- PROBLEM -
Write out, word for word, only the lines from the one containing "blue stacking toy: 10 -> 13" through the final line of the data.

#### DATA RECORDS ####

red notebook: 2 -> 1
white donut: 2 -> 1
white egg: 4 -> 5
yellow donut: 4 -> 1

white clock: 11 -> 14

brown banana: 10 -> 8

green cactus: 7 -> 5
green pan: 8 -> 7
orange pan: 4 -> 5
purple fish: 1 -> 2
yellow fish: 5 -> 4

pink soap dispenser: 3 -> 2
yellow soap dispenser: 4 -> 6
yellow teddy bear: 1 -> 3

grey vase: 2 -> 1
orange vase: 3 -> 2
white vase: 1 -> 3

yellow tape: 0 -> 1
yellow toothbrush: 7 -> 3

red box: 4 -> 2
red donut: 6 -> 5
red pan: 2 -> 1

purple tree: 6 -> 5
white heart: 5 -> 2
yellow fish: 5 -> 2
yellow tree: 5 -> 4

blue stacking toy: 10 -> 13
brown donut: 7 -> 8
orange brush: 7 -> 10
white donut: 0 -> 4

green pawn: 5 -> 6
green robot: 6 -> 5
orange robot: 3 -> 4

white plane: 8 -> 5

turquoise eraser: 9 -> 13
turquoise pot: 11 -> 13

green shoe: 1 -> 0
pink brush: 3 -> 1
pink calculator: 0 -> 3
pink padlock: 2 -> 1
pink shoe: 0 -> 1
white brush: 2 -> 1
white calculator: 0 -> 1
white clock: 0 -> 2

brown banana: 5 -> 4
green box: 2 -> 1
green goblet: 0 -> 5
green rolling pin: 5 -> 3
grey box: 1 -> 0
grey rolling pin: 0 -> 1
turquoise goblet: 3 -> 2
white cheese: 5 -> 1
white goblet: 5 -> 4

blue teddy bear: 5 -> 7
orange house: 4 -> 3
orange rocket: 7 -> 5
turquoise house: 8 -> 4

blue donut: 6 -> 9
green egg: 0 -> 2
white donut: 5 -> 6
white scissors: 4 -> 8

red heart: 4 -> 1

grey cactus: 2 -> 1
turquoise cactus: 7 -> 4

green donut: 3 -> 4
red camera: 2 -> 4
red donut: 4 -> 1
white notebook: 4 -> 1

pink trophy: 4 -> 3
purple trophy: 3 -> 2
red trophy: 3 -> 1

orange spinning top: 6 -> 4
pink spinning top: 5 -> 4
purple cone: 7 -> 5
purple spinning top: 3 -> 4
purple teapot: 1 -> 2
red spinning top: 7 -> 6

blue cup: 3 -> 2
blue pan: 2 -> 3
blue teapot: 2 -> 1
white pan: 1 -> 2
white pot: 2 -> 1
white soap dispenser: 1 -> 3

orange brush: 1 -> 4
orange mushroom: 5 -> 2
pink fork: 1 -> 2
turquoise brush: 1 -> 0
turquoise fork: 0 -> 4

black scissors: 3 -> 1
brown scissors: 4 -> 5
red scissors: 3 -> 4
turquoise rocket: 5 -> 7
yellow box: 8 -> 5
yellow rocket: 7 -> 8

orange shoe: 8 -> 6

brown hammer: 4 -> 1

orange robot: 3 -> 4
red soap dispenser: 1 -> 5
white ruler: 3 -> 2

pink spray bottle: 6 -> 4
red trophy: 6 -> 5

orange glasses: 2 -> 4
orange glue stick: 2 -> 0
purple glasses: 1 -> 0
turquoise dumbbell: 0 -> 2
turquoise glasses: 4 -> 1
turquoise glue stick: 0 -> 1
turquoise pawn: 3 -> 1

####

- THE COMPLETED TASK -
blue stacking toy: 10 -> 13
brown donut: 7 -> 8
orange brush: 7 -> 10
white donut: 0 -> 4

green pawn: 5 -> 6
green robot: 6 -> 5
orange robot: 3 -> 4

white plane: 8 -> 5

turquoise eraser: 9 -> 13
turquoise pot: 11 -> 13

green shoe: 1 -> 0
pink brush: 3 -> 1
pink calculator: 0 -> 3
pink padlock: 2 -> 1
pink shoe: 0 -> 1
white brush: 2 -> 1
white calculator: 0 -> 1
white clock: 0 -> 2

brown banana: 5 -> 4
green box: 2 -> 1
green goblet: 0 -> 5
green rolling pin: 5 -> 3
grey box: 1 -> 0
grey rolling pin: 0 -> 1
turquoise goblet: 3 -> 2
white cheese: 5 -> 1
white goblet: 5 -> 4

blue teddy bear: 5 -> 7
orange house: 4 -> 3
orange rocket: 7 -> 5
turquoise house: 8 -> 4

blue donut: 6 -> 9
green egg: 0 -> 2
white donut: 5 -> 6
white scissors: 4 -> 8

red heart: 4 -> 1

grey cactus: 2 -> 1
turquoise cactus: 7 -> 4

green donut: 3 -> 4
red camera: 2 -> 4
red donut: 4 -> 1
white notebook: 4 -> 1

pink trophy: 4 -> 3
purple trophy: 3 -> 2
red trophy: 3 -> 1

orange spinning top: 6 -> 4
pink spinning top: 5 -> 4
purple cone: 7 -> 5
purple spinning top: 3 -> 4
purple teapot: 1 -> 2
red spinning top: 7 -> 6

blue cup: 3 -> 2
blue pan: 2 -> 3
blue teapot: 2 -> 1
white pan: 1 -> 2
white pot: 2 -> 1
white soap dispenser: 1 -> 3

orange brush: 1 -> 4
orange mushroom: 5 -> 2
pink fork: 1 -> 2
turquoise brush: 1 -> 0
turquoise fork: 0 -> 4

black scissors: 3 -> 1
brown scissors: 4 -> 5
red scissors: 3 -> 4
turquoise rocket: 5 -> 7
yellow box: 8 -> 5
yellow rocket: 7 -> 8

orange shoe: 8 -> 6

brown hammer: 4 -> 1

orange robot: 3 -> 4
red soap dispenser: 1 -> 5
white ruler: 3 -> 2

pink spray bottle: 6 -> 4
red trophy: 6 -> 5

orange glasses: 2 -> 4
orange glue stick: 2 -> 0
purple glasses: 1 -> 0
turquoise dumbbell: 0 -> 2
turquoise glasses: 4 -> 1
turquoise glue stick: 0 -> 1
turquoise pawn: 3 -> 1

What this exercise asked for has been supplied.